- [WHAT TO DO] Give back exactly the lines of the entries below from the line with "LUX pin SDA: D1 -> TX" to the line with "RFID3 pin VCC: 3V3 -> 5V", inclusive, and only those.

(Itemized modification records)
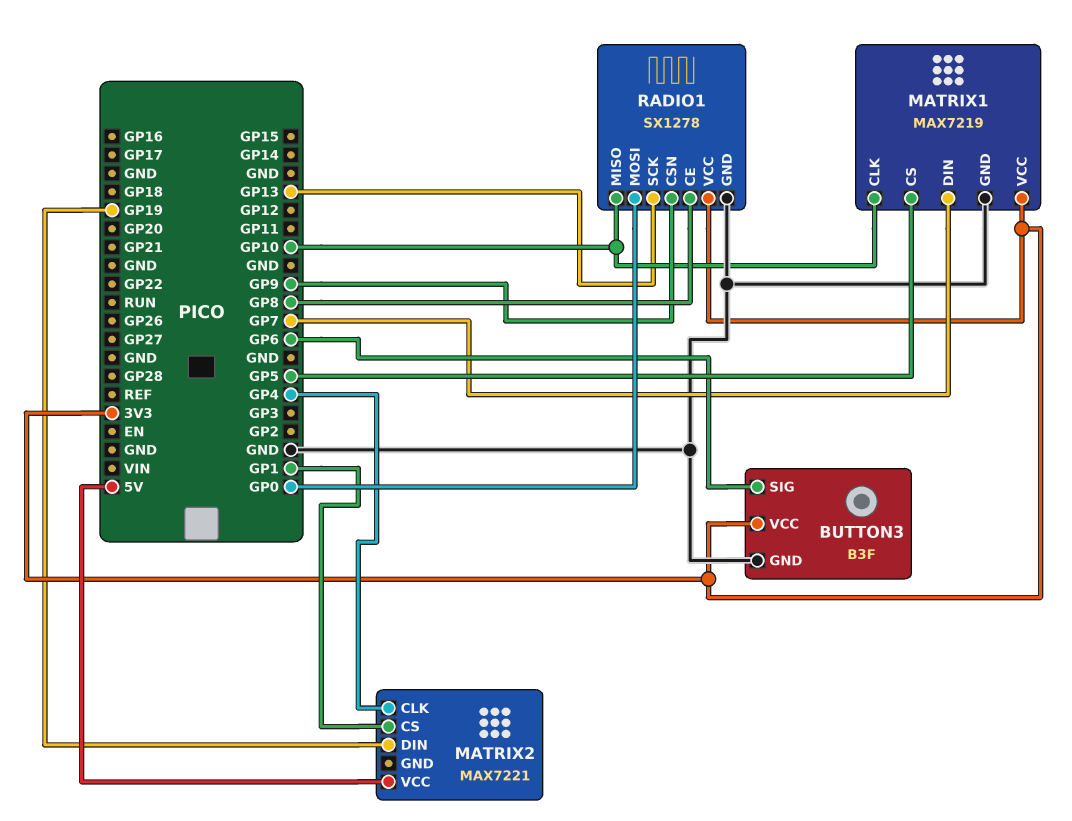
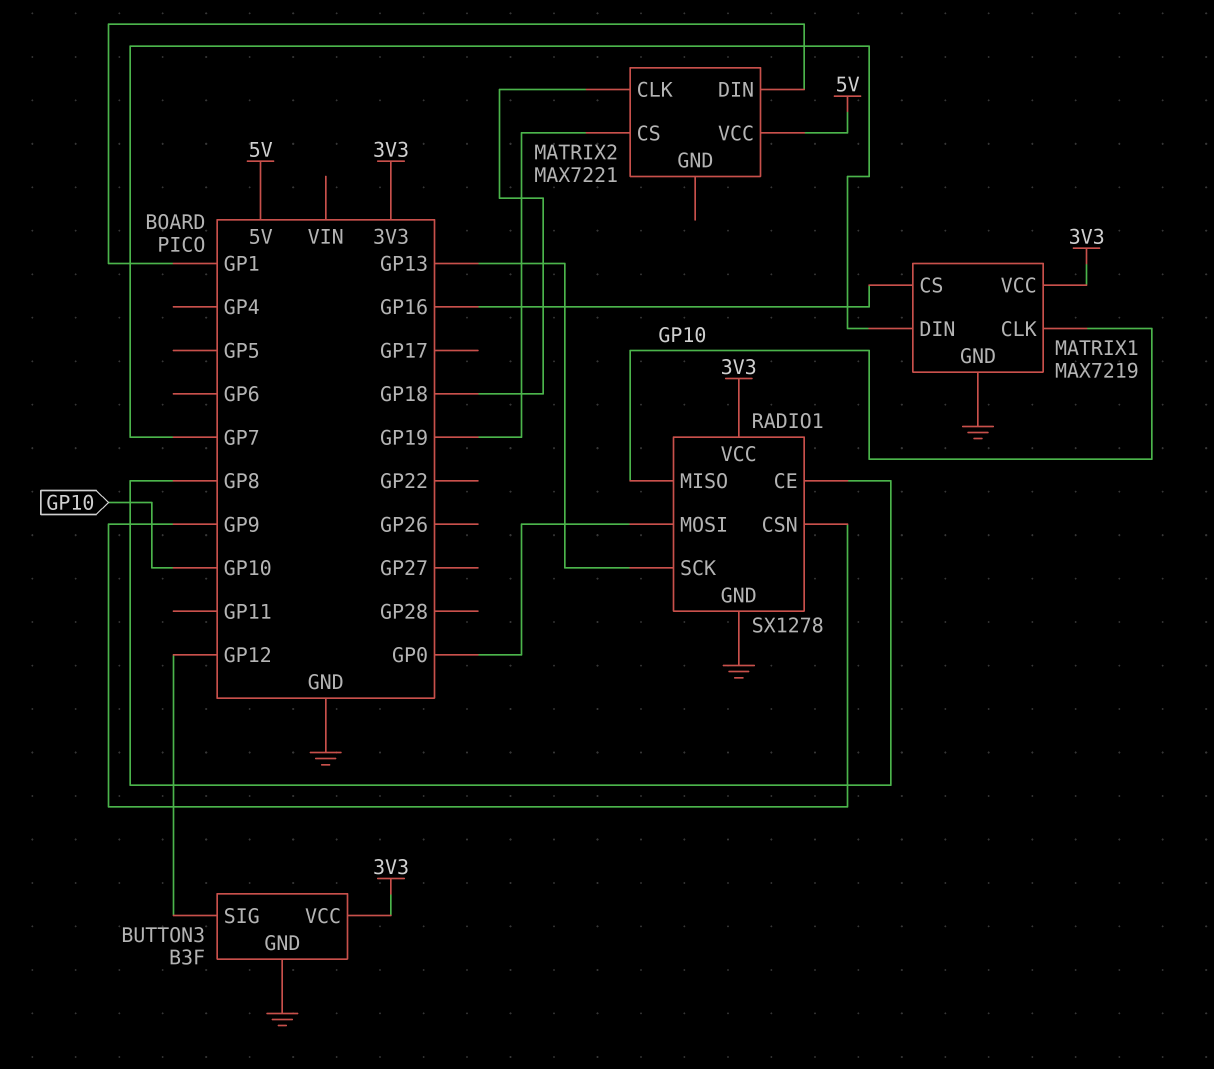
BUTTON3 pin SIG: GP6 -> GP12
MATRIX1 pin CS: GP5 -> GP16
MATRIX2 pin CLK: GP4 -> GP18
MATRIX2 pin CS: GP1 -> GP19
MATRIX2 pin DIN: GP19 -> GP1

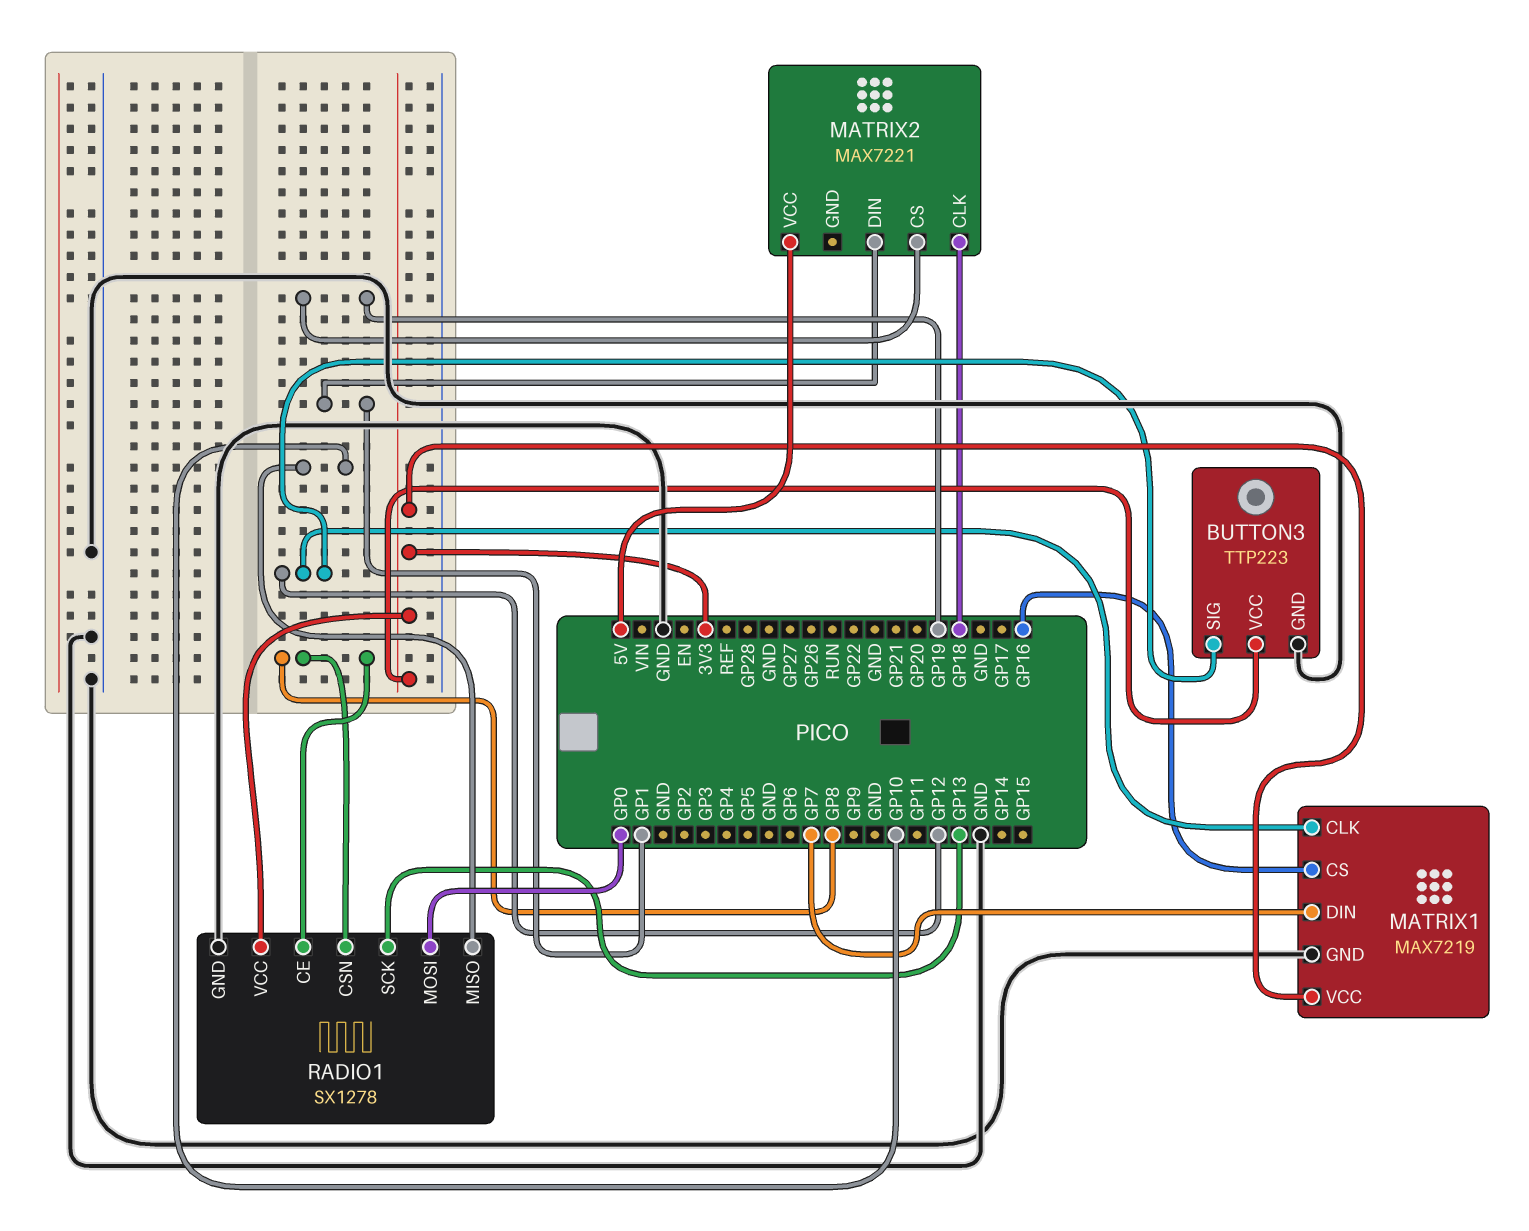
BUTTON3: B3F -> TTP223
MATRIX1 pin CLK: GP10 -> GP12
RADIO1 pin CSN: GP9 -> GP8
---
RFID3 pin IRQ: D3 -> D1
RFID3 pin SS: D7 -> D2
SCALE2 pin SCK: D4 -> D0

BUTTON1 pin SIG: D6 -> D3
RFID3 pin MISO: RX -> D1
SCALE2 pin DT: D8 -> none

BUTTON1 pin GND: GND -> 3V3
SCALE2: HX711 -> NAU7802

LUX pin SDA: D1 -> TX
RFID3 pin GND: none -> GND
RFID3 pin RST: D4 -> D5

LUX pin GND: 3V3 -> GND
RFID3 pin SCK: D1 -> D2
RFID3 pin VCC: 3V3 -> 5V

- [TASK RESPONSE]
LUX pin SDA: D1 -> TX
RFID3 pin GND: none -> GND
RFID3 pin RST: D4 -> D5

LUX pin GND: 3V3 -> GND
RFID3 pin SCK: D1 -> D2
RFID3 pin VCC: 3V3 -> 5V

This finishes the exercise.